Items from a data source

====

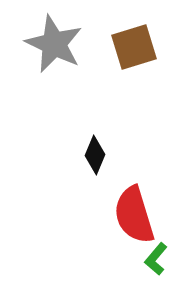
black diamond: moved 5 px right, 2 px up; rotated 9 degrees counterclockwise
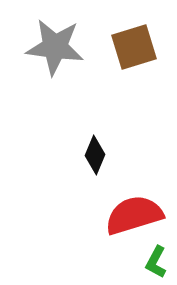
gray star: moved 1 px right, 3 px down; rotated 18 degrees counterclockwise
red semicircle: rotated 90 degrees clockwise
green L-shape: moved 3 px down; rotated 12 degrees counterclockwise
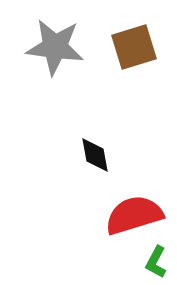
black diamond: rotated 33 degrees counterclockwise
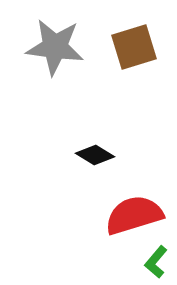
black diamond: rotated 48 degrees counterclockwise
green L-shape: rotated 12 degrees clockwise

====

*GOAL*
Copy every line of the records word for word, leaving out the pictures.

*ANSWER*
black diamond: moved 5 px right, 2 px up; rotated 9 degrees counterclockwise
gray star: moved 1 px right, 3 px down; rotated 18 degrees counterclockwise
red semicircle: rotated 90 degrees clockwise
green L-shape: moved 3 px down; rotated 12 degrees counterclockwise
black diamond: rotated 33 degrees counterclockwise
black diamond: rotated 48 degrees counterclockwise
green L-shape: rotated 12 degrees clockwise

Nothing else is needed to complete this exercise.